PROBLEM TO SOLVE
Restate the data exactly as given and keep the pictures out.

SOURCE DATA
+===+

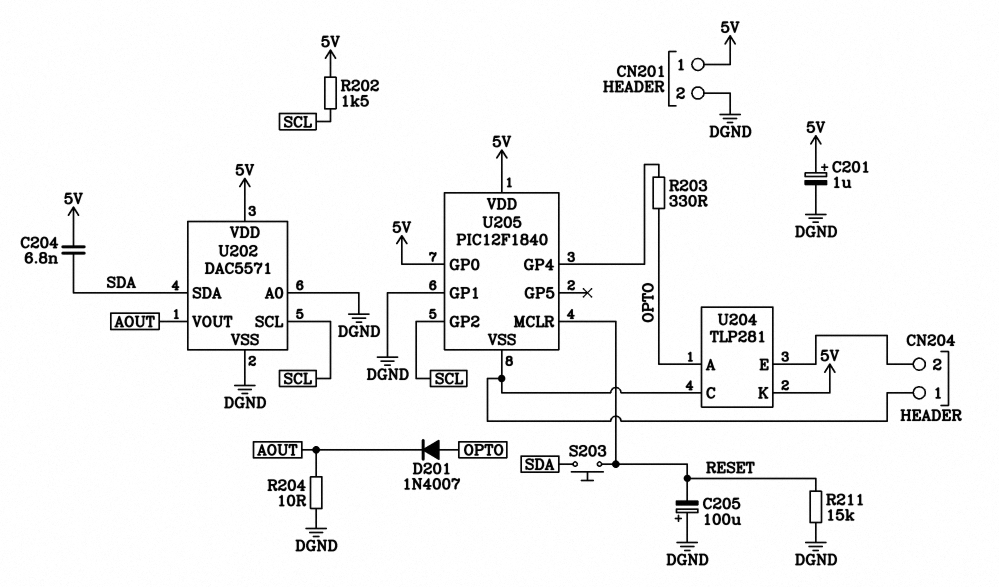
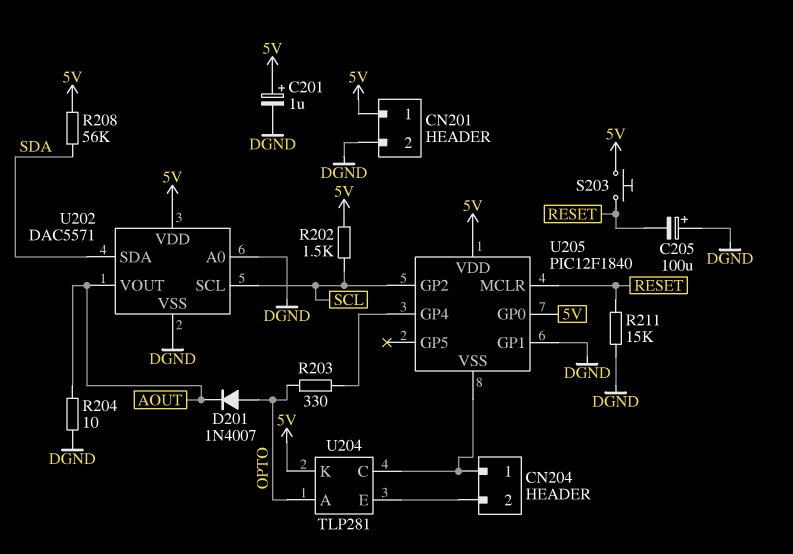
C204: 6.8nF (5V, SDA) -> none
R208: none -> 56k (5V, SDA)
S203: button (RESET, SDA) -> button (5V, RESET)

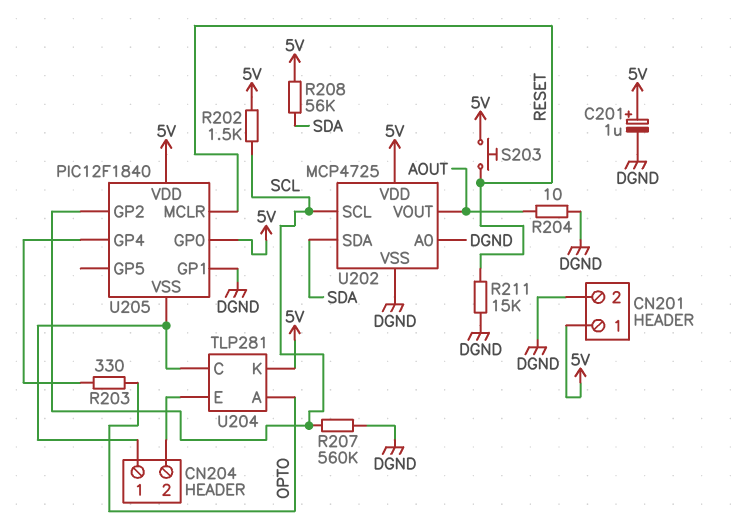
C205: 100uF (plus DGND, minus RESET) -> none
D201: diode 1N4007 (A OPTO, K AOUT) -> none
R207: none -> 560k (DGND, SCL)
U202: DAC5571 -> MCP4725

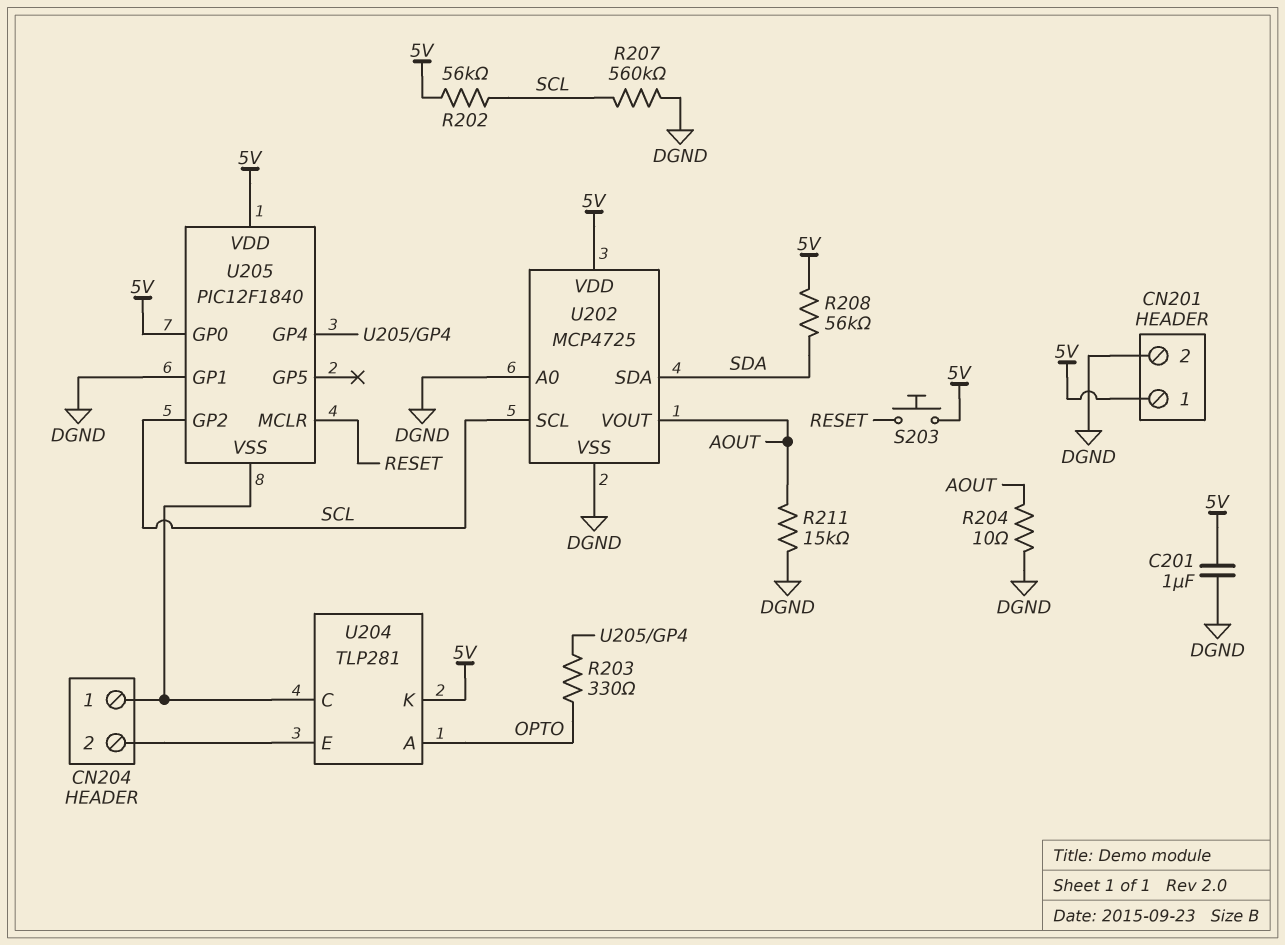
C201: 1uF (plus 5V, minus DGND) -> 1uF (5V, DGND)
R202: 1.5k (5V, SCL) -> 56k (5V, SCL)
R211: 15k (DGND, RESET) -> 15k (AOUT, DGND)

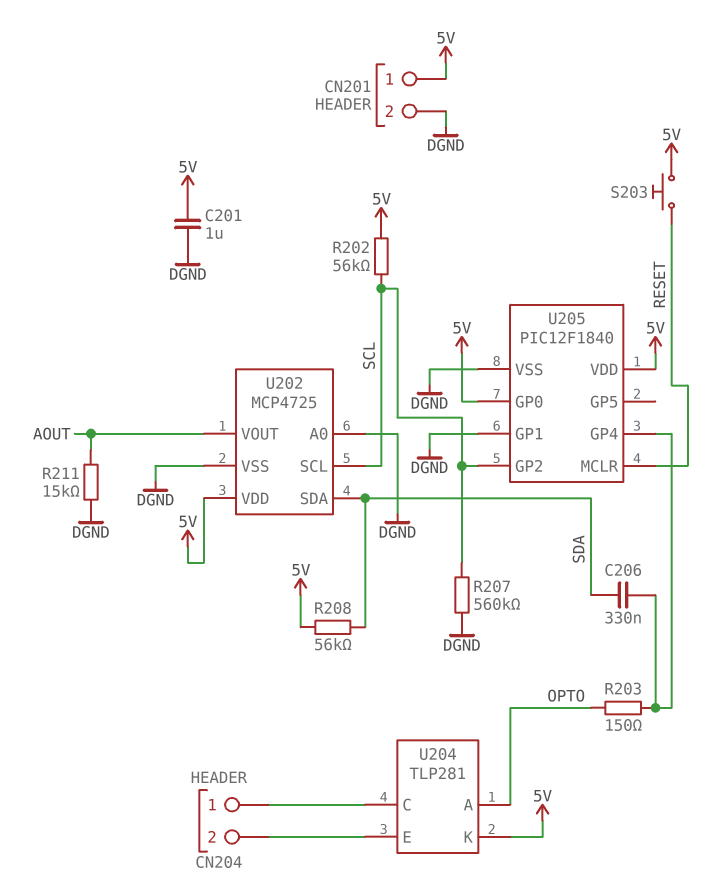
C206: none -> 330nF (SDA, U205/GP4)
R203: 330 (OPTO, U205/GP4) -> 150 (OPTO, U205/GP4)
R204: 10 (AOUT, DGND) -> none
U205 pin VSS: CN204/1 -> DGND

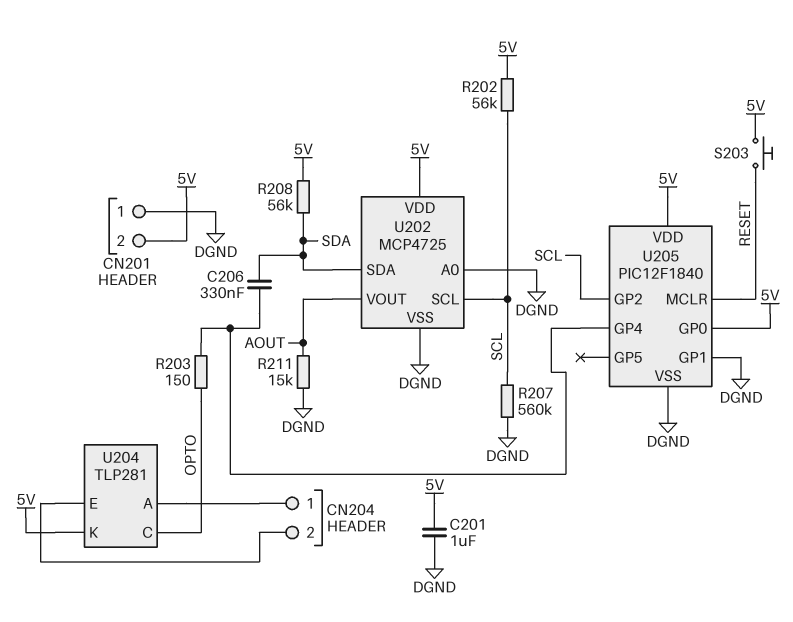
CN201 pin 1: 5V -> DGND
CN201 pin 2: DGND -> 5V
U204 pin A: OPTO -> CN204/1
U204 pin C: CN204/1 -> OPTO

+===+

ANSWER BOX
C204: 6.8nF (5V, SDA) -> none
R208: none -> 56k (5V, SDA)
S203: button (RESET, SDA) -> button (5V, RESET)

C205: 100uF (plus DGND, minus RESET) -> none
D201: diode 1N4007 (A OPTO, K AOUT) -> none
R207: none -> 560k (DGND, SCL)
U202: DAC5571 -> MCP4725

C201: 1uF (plus 5V, minus DGND) -> 1uF (5V, DGND)
R202: 1.5k (5V, SCL) -> 56k (5V, SCL)
R211: 15k (DGND, RESET) -> 15k (AOUT, DGND)

C206: none -> 330nF (SDA, U205/GP4)
R203: 330 (OPTO, U205/GP4) -> 150 (OPTO, U205/GP4)
R204: 10 (AOUT, DGND) -> none
U205 pin VSS: CN204/1 -> DGND

CN201 pin 1: 5V -> DGND
CN201 pin 2: DGND -> 5V
U204 pin A: OPTO -> CN204/1
U204 pin C: CN204/1 -> OPTO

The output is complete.